WHAT YOU SHOULD DO
Tally up the lines below with "none" in them. Answer with the number only.

Stored items:
========

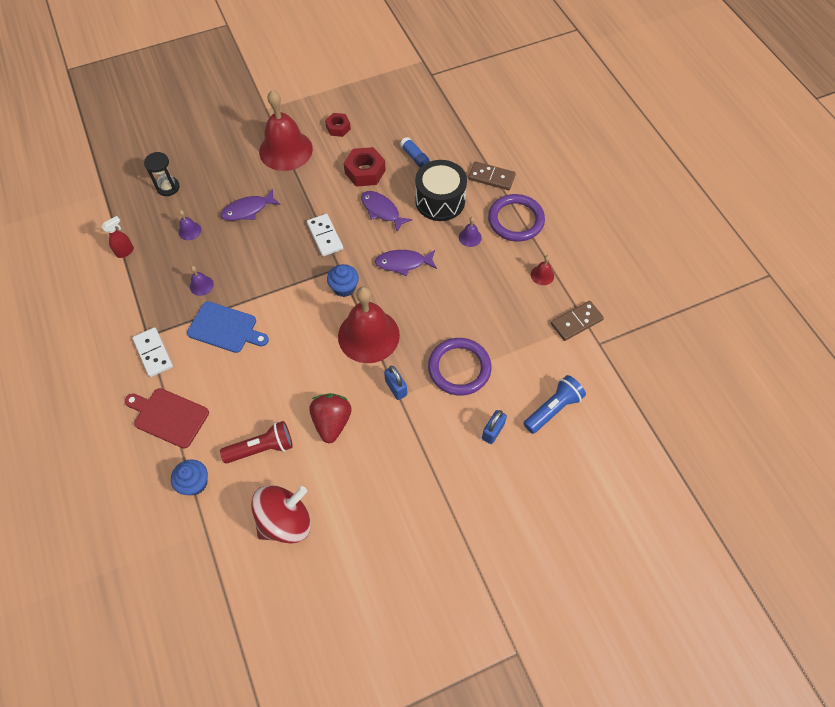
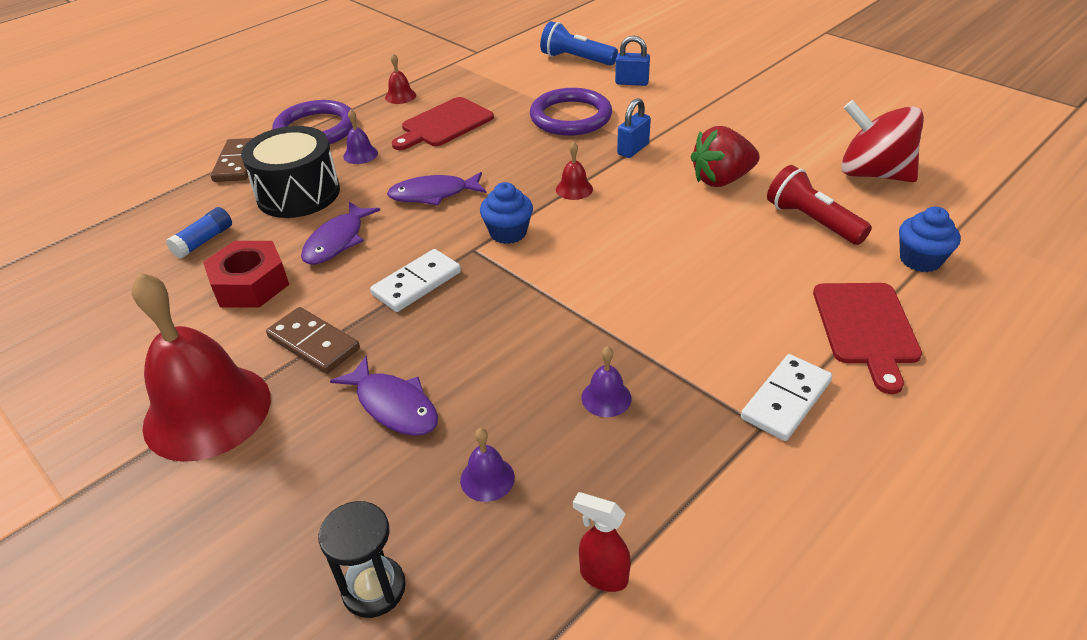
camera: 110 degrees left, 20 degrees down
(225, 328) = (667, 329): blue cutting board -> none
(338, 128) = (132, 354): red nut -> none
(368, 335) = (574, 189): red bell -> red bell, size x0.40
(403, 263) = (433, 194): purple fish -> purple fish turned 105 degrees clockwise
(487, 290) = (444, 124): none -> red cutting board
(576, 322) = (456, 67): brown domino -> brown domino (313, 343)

========

WRITTEN RESPONSE
3